» EXERCISE
Show all lines of the listing that hold the word "ALARM".

» ENTRIES SUPPLIED

- Opening Delimiter -

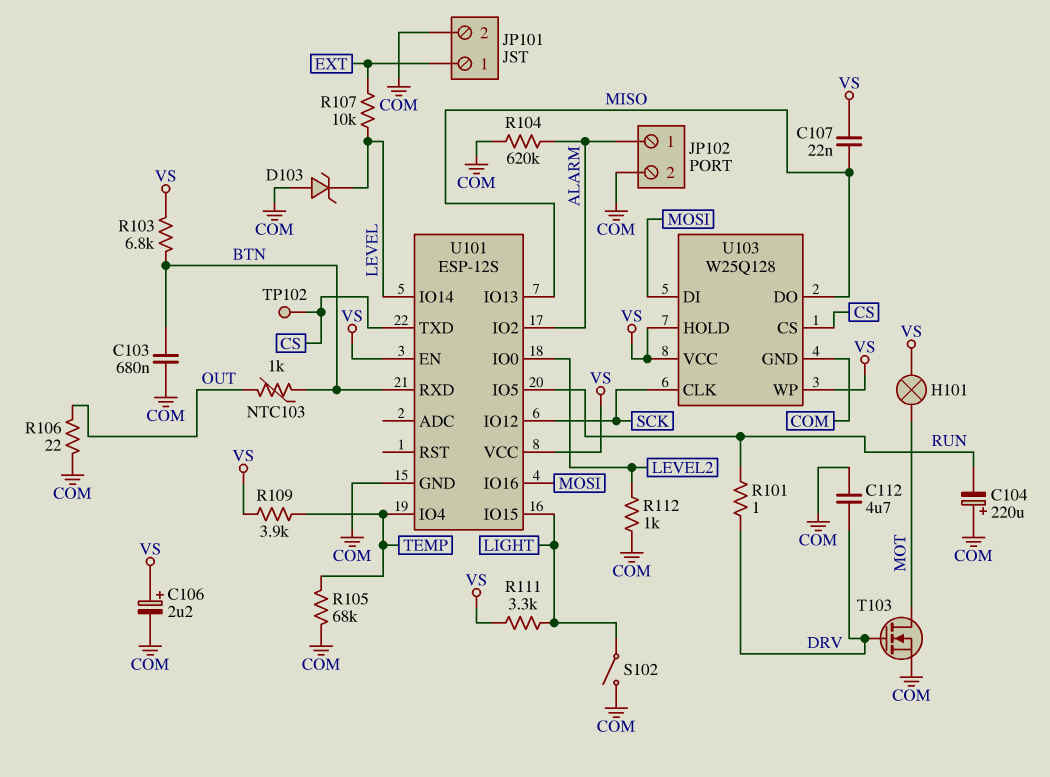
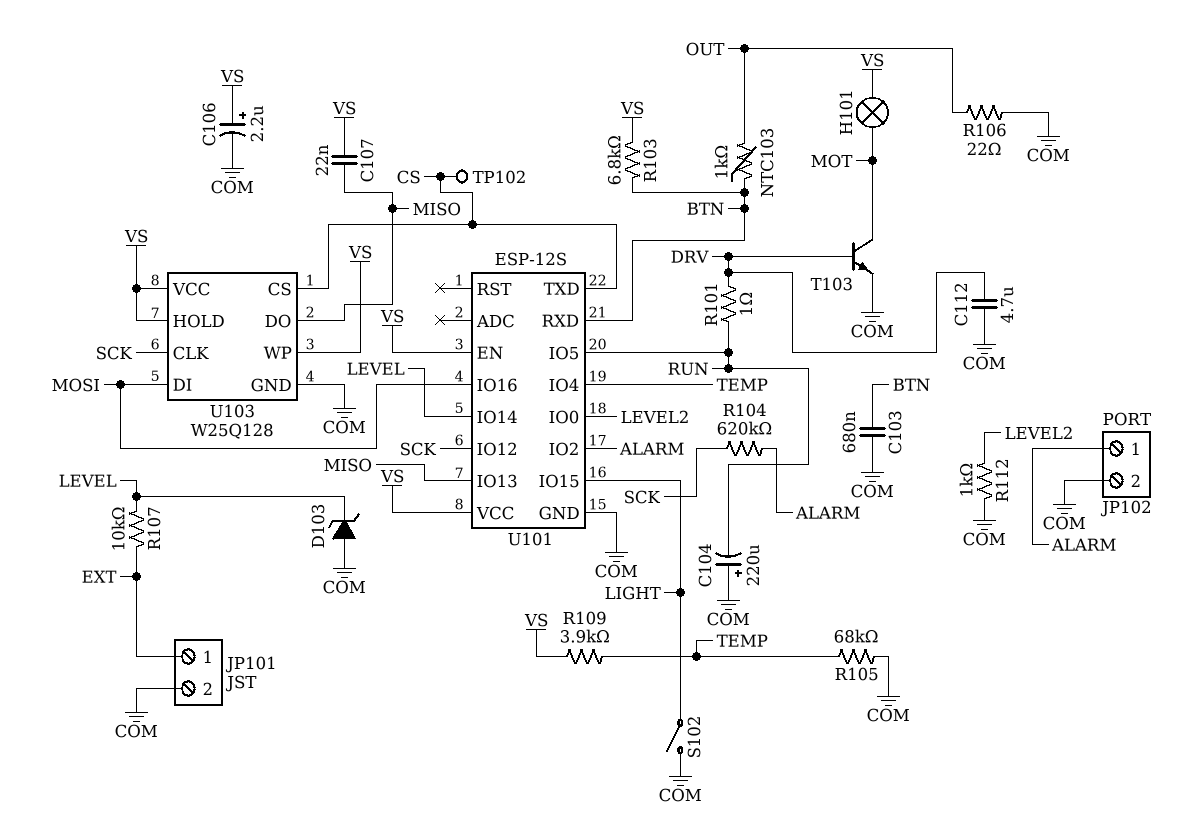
R104: 620k (ALARM, COM) -> 620k (ALARM, SCK)
R111: 3.3k (LIGHT, VS) -> none
T103: NMOS (G DRV, D MOT, S COM) -> NPN (B DRV, C MOT, E COM)

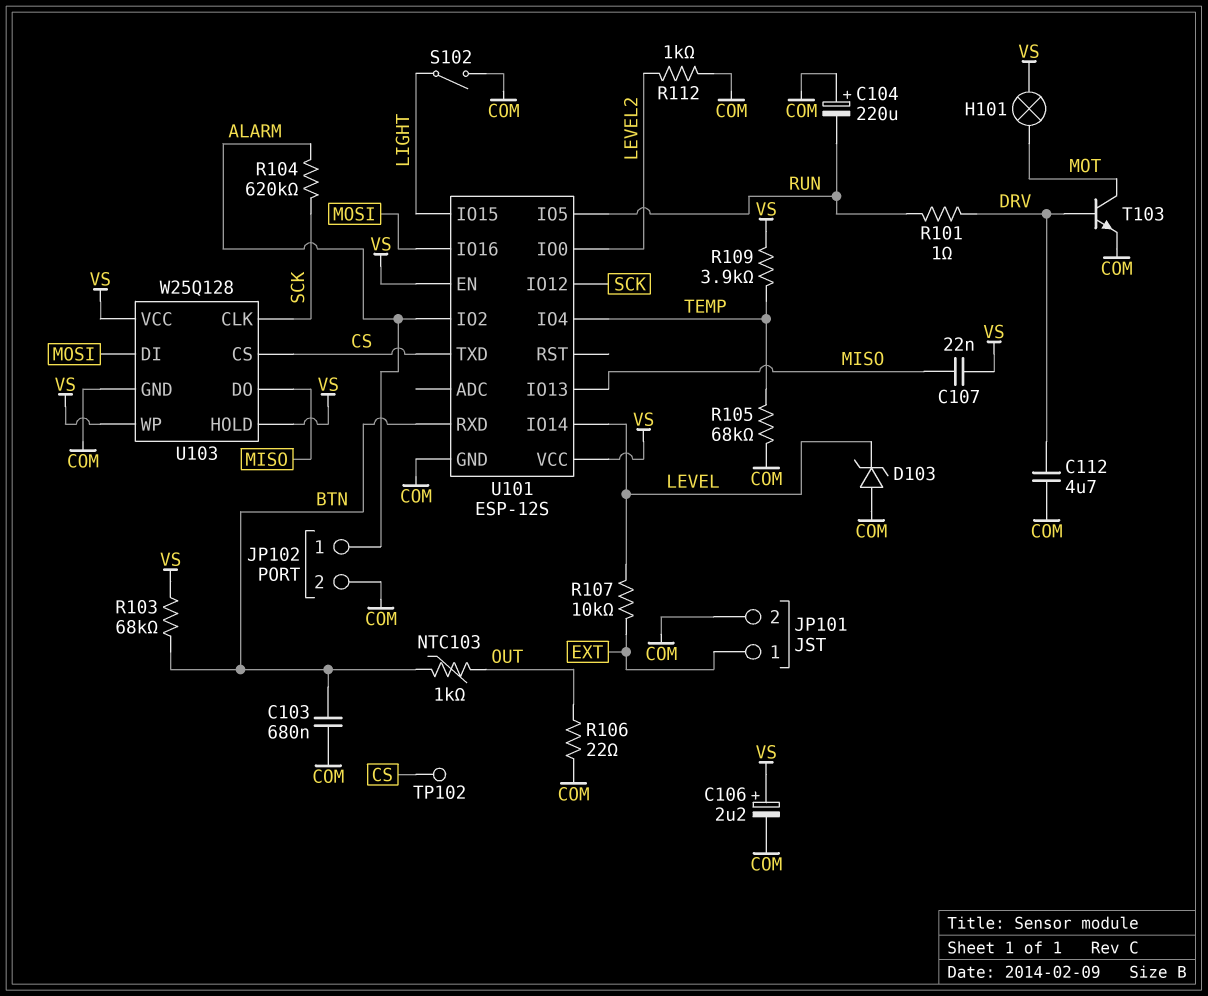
R103: 6.8k (BTN, VS) -> 68k (BTN, VS)

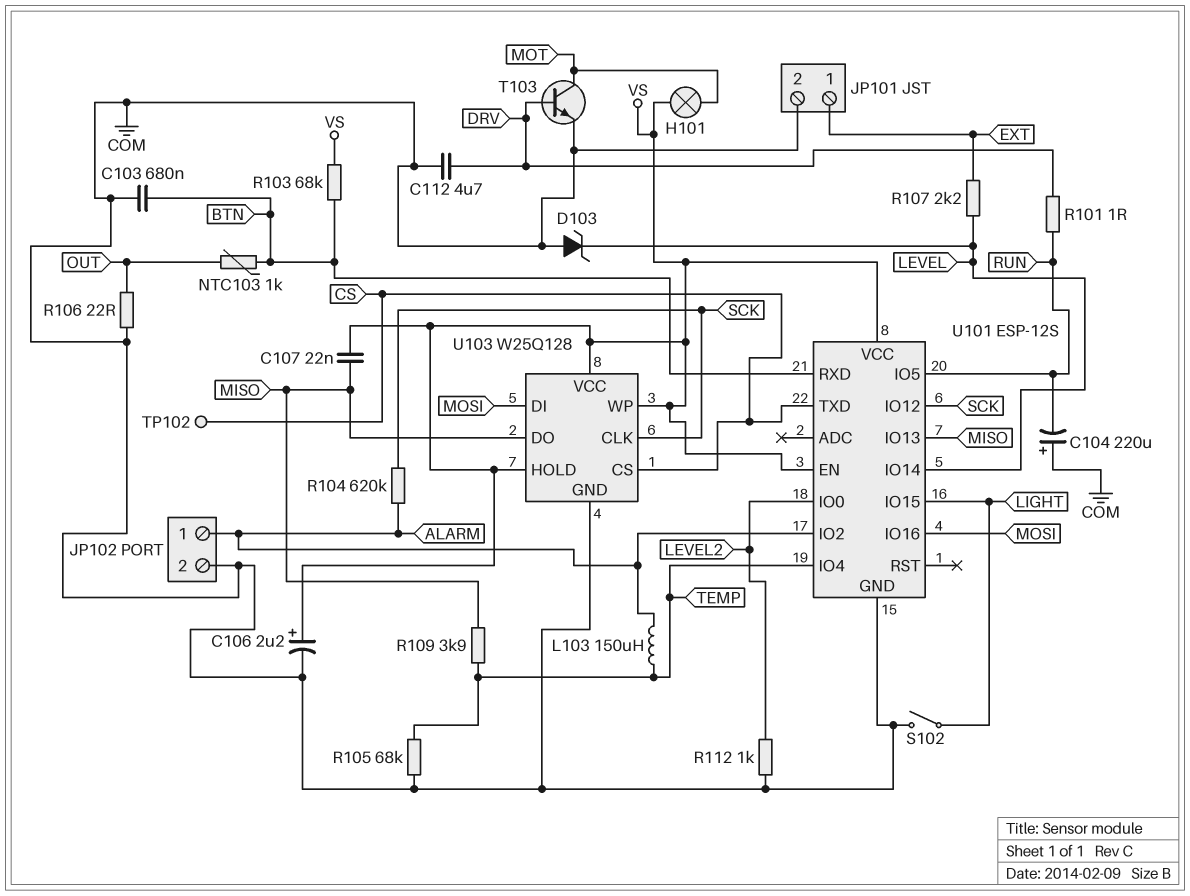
L103: none -> 150uH (ALARM, TEMP)
R107: 10k (EXT, LEVEL) -> 2.2k (EXT, LEVEL)
R109: 3.9k (TEMP, VS) -> 3.9k (MISO, TEMP)

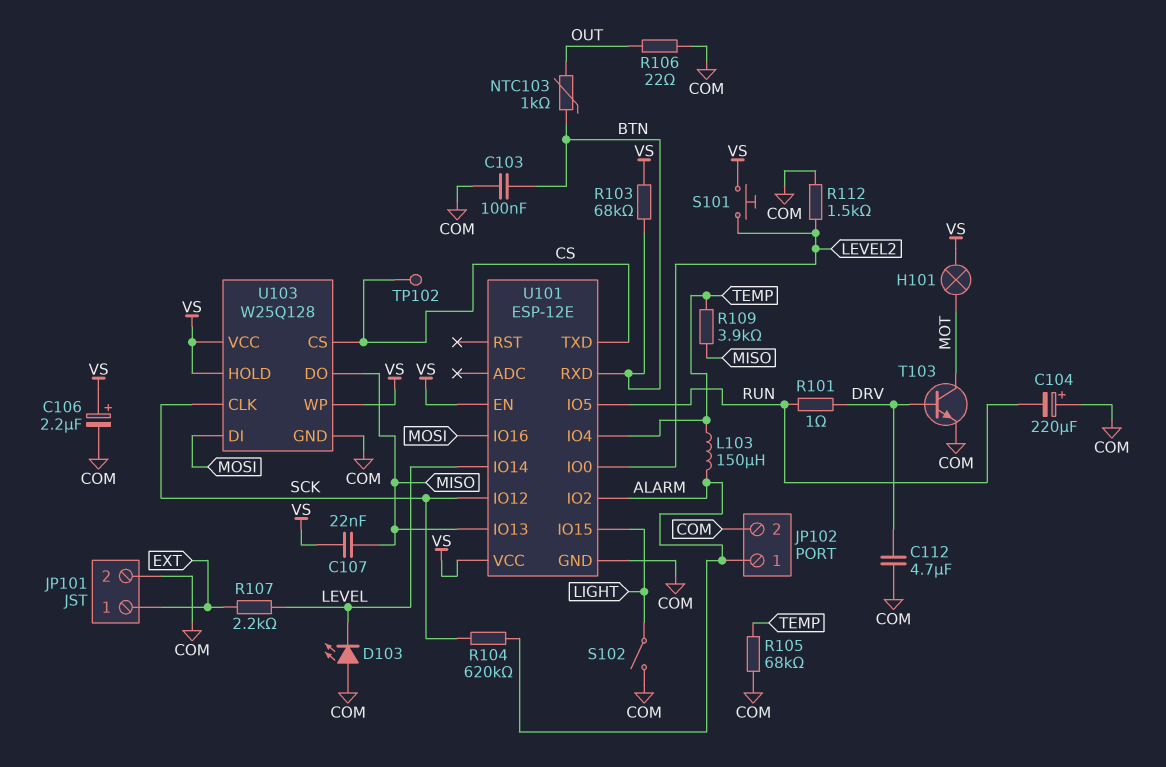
C103: 680nF (BTN, COM) -> 100nF (BTN, COM)
D103: zener (A COM, K LEVEL) -> LED (A COM, K LEVEL)
R112: 1k (COM, LEVEL2) -> 1.5k (COM, LEVEL2)
S101: none -> button (LEVEL2, VS)
U101: ESP-12S -> ESP-12E

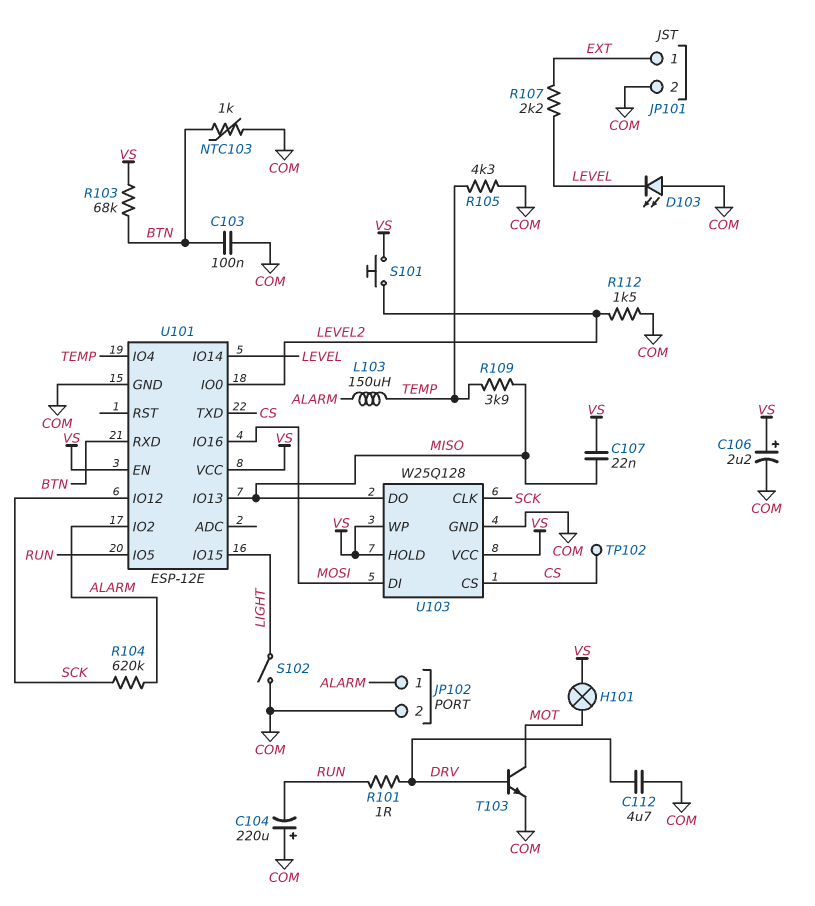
NTC103: 1k (BTN, OUT) -> 1k (BTN, COM)
R105: 68k (COM, TEMP) -> 4.3k (COM, TEMP)
R106: 22 (COM, OUT) -> none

- Closing Delimiter -

» OUTPUT FOR THIS TASK
R104: 620k (ALARM, COM) -> 620k (ALARM, SCK)
L103: none -> 150uH (ALARM, TEMP)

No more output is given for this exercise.